• [TASK GOAL]:
Reproduce precisely the lines of the material below from the line containing "(454, 593) = (408, 500): yellow" up to and including its last line. Pictures must not be copied.

• [SUPPLIED DATA]:

--------------------------------

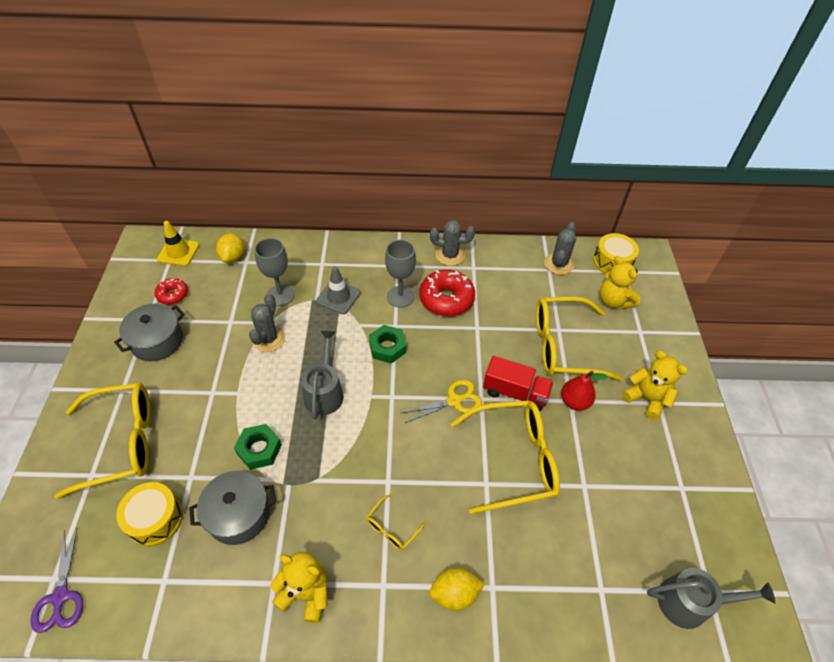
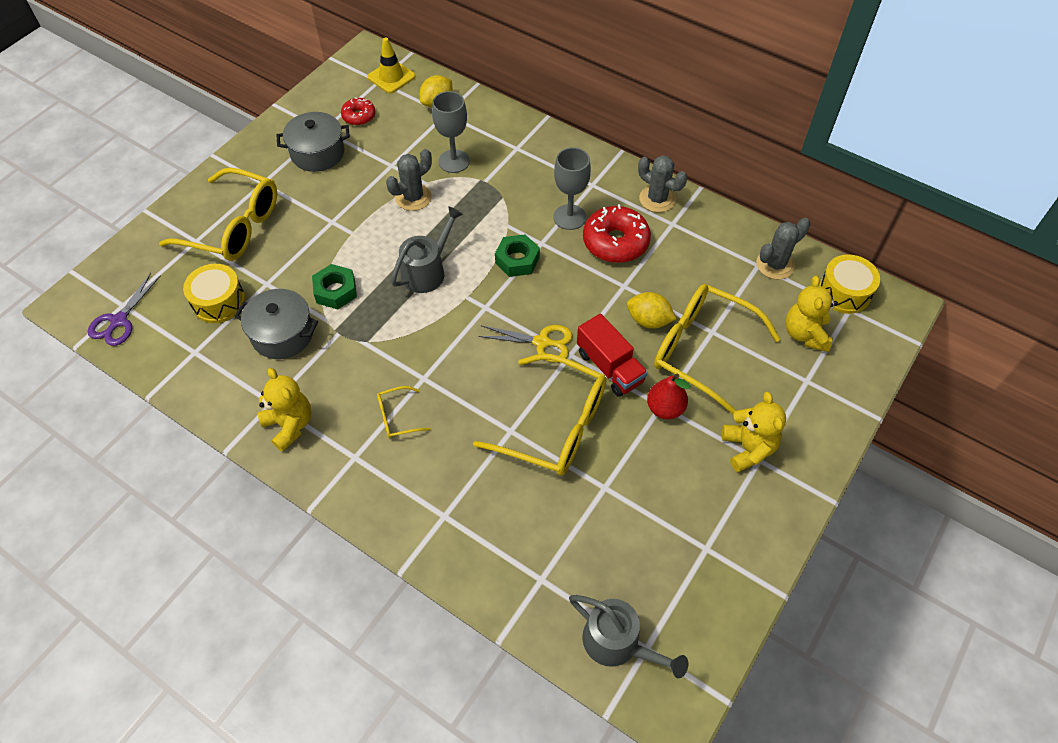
camera: 35 degrees right, 5 degrees up
(338, 297) = (507, 188): grey traffic cone -> none
(454, 593) = (408, 500): yellow lemon -> yellow lemon (648, 320)

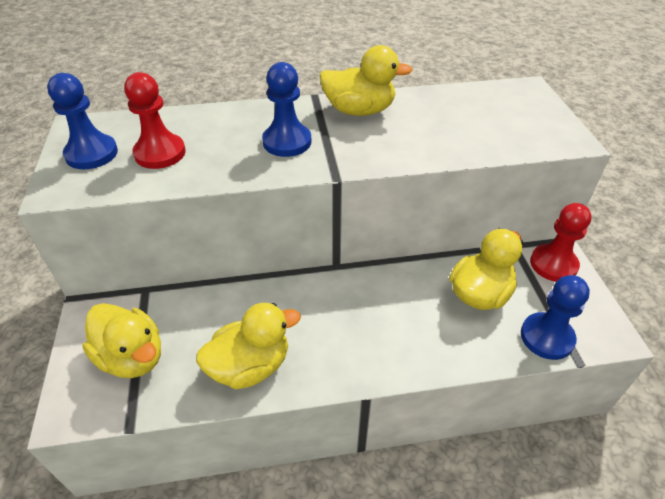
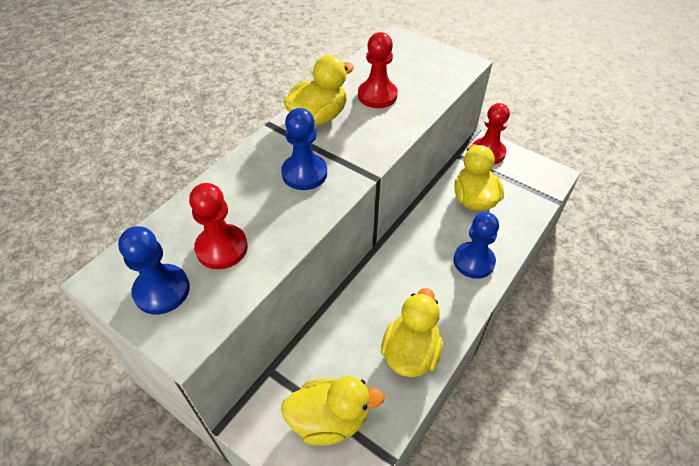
camera: 45 degrees left, 5 degrees up
(435, 121) = (377, 95): none -> red pawn
(547, 337) = (531, 199): blue pawn -> blue pawn (473, 261)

--------------------------------

• [RESPONSE TO THE EXERCISE]:
(454, 593) = (408, 500): yellow lemon -> yellow lemon (648, 320)

camera: 45 degrees left, 5 degrees up
(435, 121) = (377, 95): none -> red pawn
(547, 337) = (531, 199): blue pawn -> blue pawn (473, 261)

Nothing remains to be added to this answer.